• **WHAT YOU HAVE TO DO**: Give the records below again exactly, and exclude each picture.

• **Records from a collection**:
--- START ---
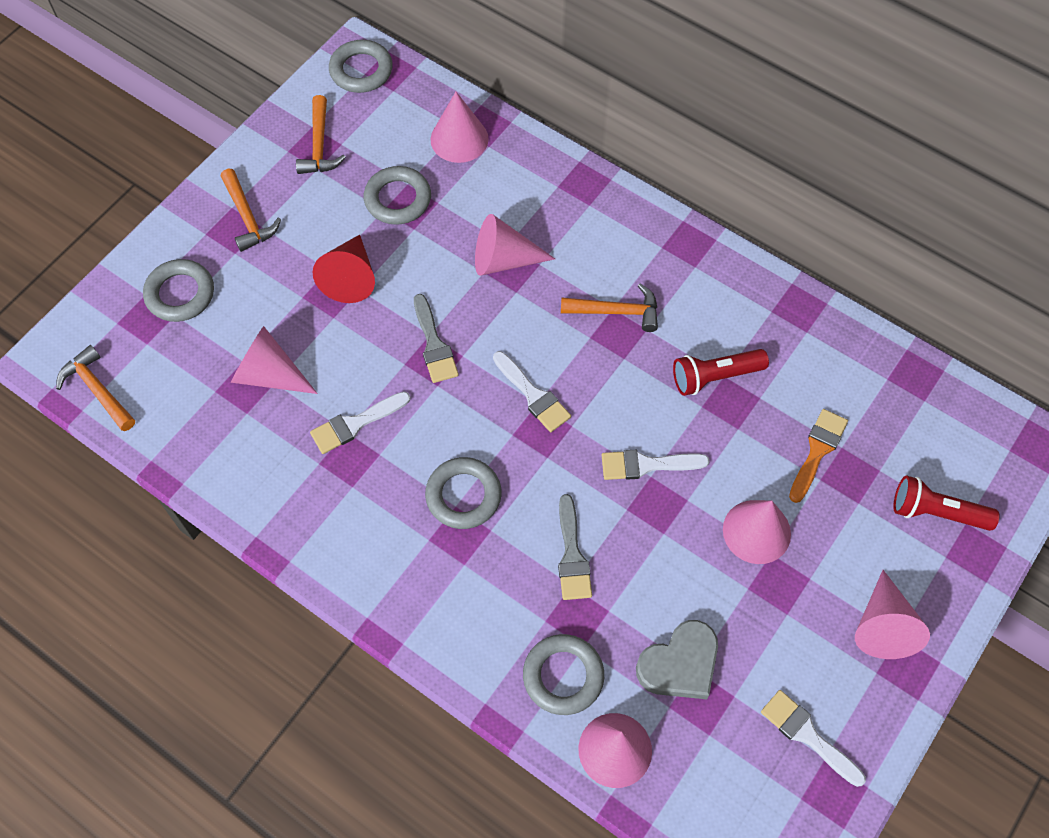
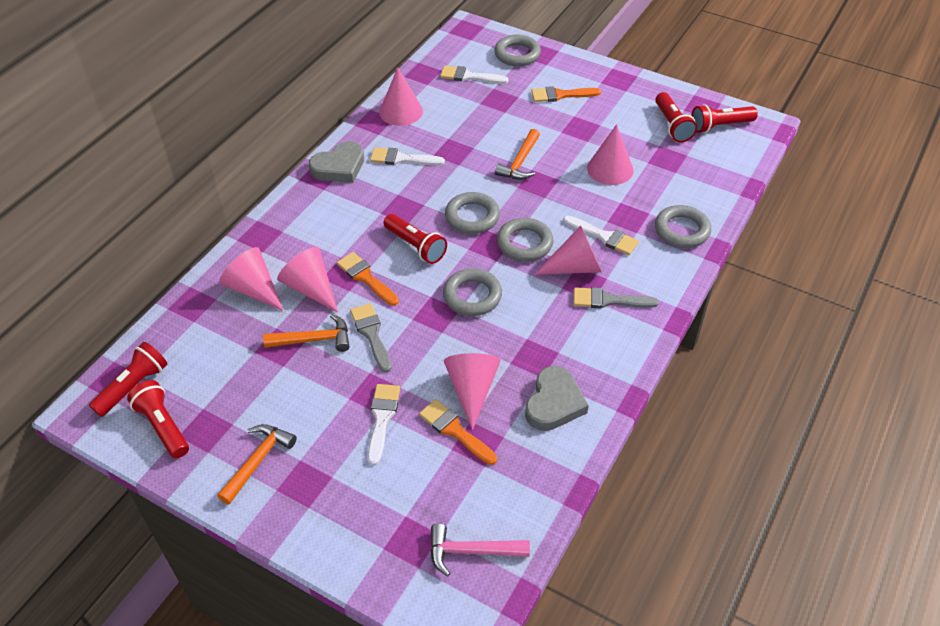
grey heart: 1 -> 2
orange brush: 1 -> 3
orange hammer: 4 -> 3
pink hammer: 0 -> 1
red cone: 1 -> 0
red flashlight: 2 -> 5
--- END ---
• **ANSWER BOX**:
grey heart: 1 -> 2
orange brush: 1 -> 3
orange hammer: 4 -> 3
pink hammer: 0 -> 1
red cone: 1 -> 0
red flashlight: 2 -> 5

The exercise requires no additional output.